[INPUT DATA]:
====

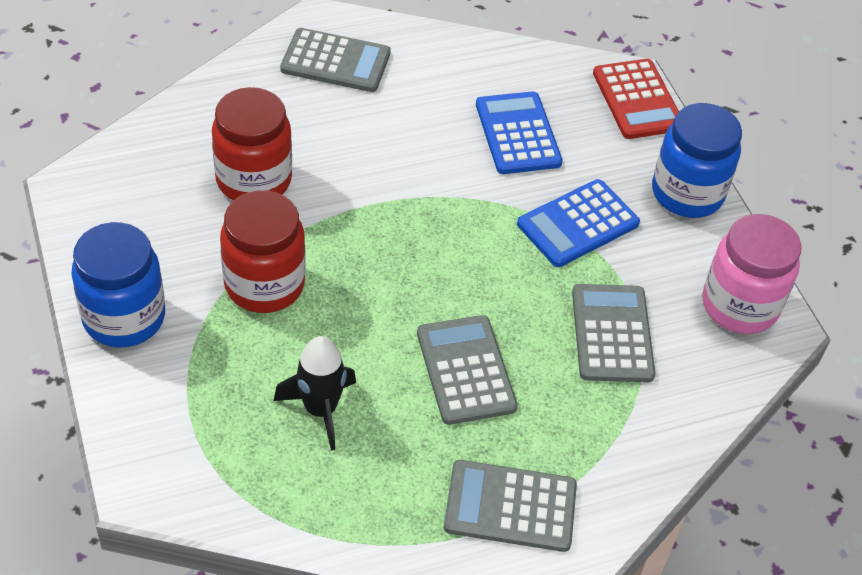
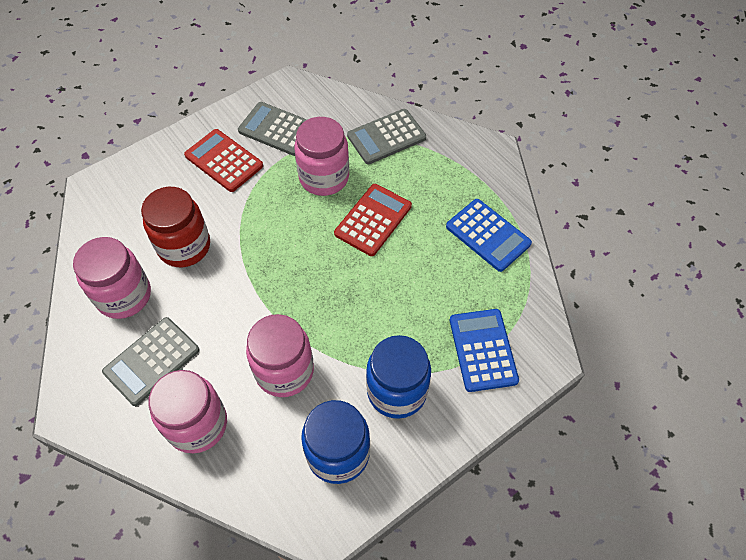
black rocket: 1 -> 0
grey calculator: 4 -> 3
pink jar: 1 -> 4
red calculator: 1 -> 2
red jar: 2 -> 1

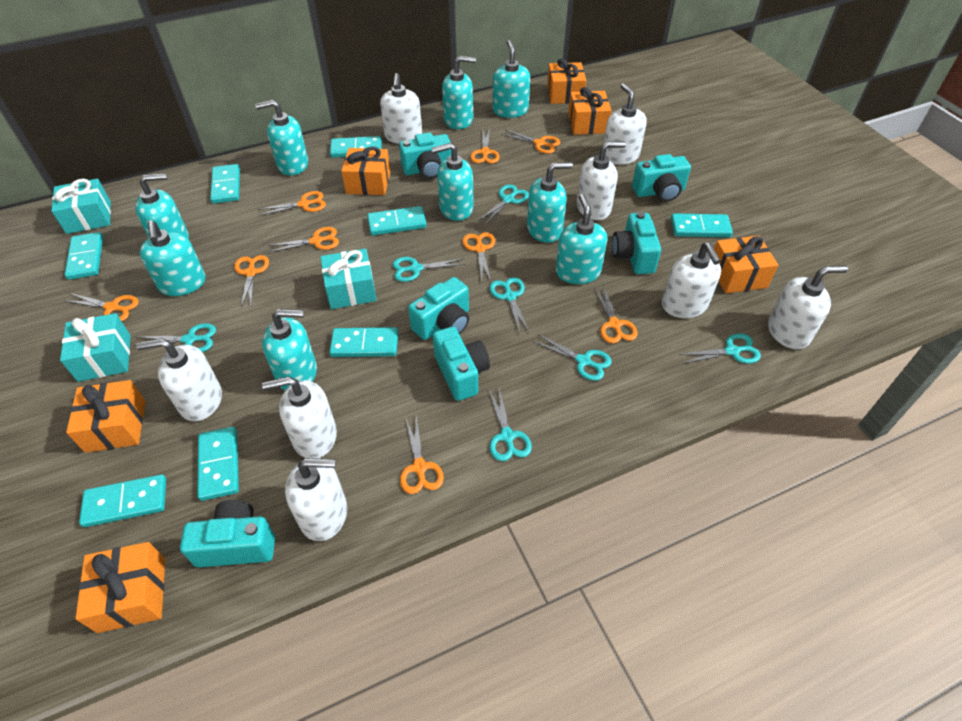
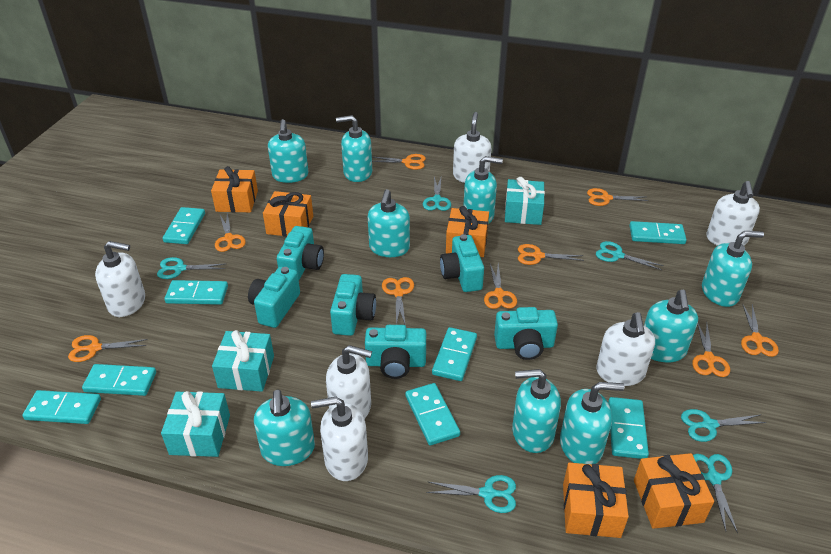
orange gift: 6 -> 5
turquoise scissors: 7 -> 6
white soap dispenser: 8 -> 6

====

[PROBLEM TO WORK ON]: All lines from the listing above that include "calculator" should be shown.

[RESPONSE]:
grey calculator: 4 -> 3
red calculator: 1 -> 2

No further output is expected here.